◆ What to produce
Please pick out every line below that contains the word "road" and copy each of those lines in full.

Extracted information start

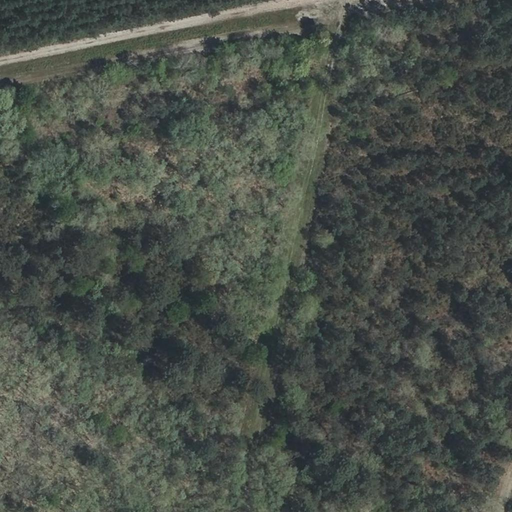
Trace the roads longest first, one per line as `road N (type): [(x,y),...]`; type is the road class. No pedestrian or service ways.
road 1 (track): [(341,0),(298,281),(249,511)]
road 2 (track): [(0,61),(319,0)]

Extracted information end
Extracted information start

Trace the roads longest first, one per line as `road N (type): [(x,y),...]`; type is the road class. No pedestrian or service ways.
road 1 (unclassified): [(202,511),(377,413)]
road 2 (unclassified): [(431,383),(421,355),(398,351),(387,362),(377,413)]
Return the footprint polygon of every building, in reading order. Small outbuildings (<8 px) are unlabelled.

Extracted information end

◆ Response to the task
Trace the roads longest first, one per line as `road N (type): [(x,y),...]`; type is the road class. No pedestrian or service ways.
road 1 (track): [(341,0),(298,281),(249,511)]
road 2 (track): [(0,61),(319,0)]
Trace the roads longest first, one per line as `road N (type): [(x,y),...]`; type is the road class. No pedestrian or service ways.
road 1 (unclassified): [(202,511),(377,413)]
road 2 (unclassified): [(431,383),(421,355),(398,351),(387,362),(377,413)]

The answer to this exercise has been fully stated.